[Start DATA ENTRIES]

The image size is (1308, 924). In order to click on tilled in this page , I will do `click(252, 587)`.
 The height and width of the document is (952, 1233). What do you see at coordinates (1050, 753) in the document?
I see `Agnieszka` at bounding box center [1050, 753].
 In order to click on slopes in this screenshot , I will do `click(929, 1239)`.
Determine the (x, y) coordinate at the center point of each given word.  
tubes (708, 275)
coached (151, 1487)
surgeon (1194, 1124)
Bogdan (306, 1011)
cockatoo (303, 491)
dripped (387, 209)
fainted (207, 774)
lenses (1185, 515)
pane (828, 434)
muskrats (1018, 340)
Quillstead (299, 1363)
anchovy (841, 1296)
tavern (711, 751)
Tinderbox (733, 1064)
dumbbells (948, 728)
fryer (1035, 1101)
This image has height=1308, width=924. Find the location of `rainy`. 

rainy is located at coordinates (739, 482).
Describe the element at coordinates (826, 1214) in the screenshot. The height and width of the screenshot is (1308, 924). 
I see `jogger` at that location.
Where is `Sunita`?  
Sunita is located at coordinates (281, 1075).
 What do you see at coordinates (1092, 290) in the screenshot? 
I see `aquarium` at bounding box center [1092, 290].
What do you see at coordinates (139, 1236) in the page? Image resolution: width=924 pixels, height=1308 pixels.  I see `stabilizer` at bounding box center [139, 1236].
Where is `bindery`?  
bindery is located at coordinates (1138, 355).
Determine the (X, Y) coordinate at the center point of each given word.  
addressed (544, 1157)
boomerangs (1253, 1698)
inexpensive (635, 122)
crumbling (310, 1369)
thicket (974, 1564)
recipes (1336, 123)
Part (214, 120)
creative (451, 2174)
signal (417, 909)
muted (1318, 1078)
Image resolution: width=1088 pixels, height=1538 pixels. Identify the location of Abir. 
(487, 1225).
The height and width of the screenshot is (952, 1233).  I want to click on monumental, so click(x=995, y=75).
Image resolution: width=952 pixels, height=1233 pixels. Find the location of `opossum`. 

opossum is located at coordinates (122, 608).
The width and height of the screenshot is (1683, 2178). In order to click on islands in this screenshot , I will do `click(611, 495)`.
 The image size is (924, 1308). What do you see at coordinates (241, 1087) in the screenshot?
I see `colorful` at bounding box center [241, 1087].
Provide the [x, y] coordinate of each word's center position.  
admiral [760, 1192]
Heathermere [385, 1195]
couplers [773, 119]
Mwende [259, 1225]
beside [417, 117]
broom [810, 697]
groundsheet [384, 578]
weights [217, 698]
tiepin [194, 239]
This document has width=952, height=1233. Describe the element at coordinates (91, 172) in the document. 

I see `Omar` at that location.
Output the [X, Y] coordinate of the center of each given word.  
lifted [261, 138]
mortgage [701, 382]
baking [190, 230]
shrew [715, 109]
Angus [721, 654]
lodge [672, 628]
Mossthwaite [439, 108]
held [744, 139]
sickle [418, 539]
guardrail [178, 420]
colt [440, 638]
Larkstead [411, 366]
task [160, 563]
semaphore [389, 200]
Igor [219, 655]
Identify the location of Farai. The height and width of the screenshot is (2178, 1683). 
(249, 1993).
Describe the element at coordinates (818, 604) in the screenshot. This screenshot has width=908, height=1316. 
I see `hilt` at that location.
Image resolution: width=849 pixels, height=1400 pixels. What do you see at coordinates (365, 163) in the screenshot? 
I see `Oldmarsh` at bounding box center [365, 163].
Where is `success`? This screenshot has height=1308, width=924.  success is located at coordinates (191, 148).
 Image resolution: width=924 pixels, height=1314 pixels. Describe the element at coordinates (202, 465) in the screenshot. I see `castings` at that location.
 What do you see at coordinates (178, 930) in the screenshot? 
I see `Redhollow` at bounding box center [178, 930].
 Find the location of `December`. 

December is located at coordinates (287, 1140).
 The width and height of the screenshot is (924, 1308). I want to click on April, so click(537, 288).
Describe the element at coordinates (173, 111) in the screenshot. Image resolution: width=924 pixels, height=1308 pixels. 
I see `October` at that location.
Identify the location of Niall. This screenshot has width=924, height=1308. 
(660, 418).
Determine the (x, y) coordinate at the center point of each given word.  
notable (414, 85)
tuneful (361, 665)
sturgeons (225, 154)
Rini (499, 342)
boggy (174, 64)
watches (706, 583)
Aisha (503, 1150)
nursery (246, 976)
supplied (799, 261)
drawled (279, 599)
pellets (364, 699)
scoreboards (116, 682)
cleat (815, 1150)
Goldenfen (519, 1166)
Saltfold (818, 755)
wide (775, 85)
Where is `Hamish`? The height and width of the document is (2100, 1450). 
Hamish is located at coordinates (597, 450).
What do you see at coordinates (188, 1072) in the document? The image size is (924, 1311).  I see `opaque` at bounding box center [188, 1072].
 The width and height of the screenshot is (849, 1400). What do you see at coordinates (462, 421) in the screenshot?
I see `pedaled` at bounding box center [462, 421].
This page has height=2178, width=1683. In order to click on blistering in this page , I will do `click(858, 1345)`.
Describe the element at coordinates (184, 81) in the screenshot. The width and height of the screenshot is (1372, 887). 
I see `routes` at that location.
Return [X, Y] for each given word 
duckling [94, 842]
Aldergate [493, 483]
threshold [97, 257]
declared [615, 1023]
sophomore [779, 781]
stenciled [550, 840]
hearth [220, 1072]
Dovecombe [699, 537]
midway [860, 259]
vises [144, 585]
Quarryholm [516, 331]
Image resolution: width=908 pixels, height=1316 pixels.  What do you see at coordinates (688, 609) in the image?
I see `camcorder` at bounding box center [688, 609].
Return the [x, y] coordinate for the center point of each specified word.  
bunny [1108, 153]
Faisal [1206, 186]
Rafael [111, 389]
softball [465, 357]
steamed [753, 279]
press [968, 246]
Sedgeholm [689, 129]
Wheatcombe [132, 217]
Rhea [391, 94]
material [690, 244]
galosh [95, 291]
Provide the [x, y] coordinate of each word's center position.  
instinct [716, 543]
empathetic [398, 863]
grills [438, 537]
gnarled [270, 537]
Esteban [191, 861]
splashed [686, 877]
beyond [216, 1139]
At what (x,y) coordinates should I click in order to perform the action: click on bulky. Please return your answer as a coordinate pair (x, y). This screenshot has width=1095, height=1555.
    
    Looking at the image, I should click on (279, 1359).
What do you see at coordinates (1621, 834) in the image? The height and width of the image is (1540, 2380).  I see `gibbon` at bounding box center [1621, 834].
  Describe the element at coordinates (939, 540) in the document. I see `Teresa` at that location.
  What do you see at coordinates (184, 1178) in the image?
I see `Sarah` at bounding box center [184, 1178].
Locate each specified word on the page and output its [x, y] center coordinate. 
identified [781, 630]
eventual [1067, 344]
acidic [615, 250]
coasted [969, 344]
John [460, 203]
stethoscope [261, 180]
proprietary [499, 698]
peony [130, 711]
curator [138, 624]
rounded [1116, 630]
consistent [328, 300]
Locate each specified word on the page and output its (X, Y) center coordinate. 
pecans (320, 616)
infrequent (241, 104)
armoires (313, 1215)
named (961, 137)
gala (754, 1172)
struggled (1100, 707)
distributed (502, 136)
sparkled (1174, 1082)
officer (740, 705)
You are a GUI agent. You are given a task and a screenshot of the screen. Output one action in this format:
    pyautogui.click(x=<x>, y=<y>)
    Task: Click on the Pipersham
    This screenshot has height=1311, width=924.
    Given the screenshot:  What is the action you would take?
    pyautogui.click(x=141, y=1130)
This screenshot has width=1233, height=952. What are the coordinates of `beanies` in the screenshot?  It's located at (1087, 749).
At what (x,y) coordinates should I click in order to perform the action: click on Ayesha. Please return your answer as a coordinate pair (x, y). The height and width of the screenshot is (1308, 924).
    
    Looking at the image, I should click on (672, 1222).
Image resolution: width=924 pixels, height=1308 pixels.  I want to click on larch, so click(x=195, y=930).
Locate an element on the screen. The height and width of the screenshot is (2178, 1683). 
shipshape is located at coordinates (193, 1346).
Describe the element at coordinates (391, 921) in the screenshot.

[End DATA ENTRIES]

WRITTEN EXERCISE: Reproduce word for word everything from the first of the lines above down to the line containing "Sunita is located at coordinates (281, 1075).", including that line.

SOLUTION TO THE PROBLEM:
The image size is (1308, 924). In order to click on tilled in this page , I will do `click(252, 587)`.
 The height and width of the document is (952, 1233). What do you see at coordinates (1050, 753) in the document?
I see `Agnieszka` at bounding box center [1050, 753].
 In order to click on slopes in this screenshot , I will do `click(929, 1239)`.
Determine the (x, y) coordinate at the center point of each given word.  
tubes (708, 275)
coached (151, 1487)
surgeon (1194, 1124)
Bogdan (306, 1011)
cockatoo (303, 491)
dripped (387, 209)
fainted (207, 774)
lenses (1185, 515)
pane (828, 434)
muskrats (1018, 340)
Quillstead (299, 1363)
anchovy (841, 1296)
tavern (711, 751)
Tinderbox (733, 1064)
dumbbells (948, 728)
fryer (1035, 1101)
This image has height=1308, width=924. Find the location of `rainy`. 

rainy is located at coordinates (739, 482).
Describe the element at coordinates (826, 1214) in the screenshot. The height and width of the screenshot is (1308, 924). 
I see `jogger` at that location.
Where is `Sunita`?  
Sunita is located at coordinates (281, 1075).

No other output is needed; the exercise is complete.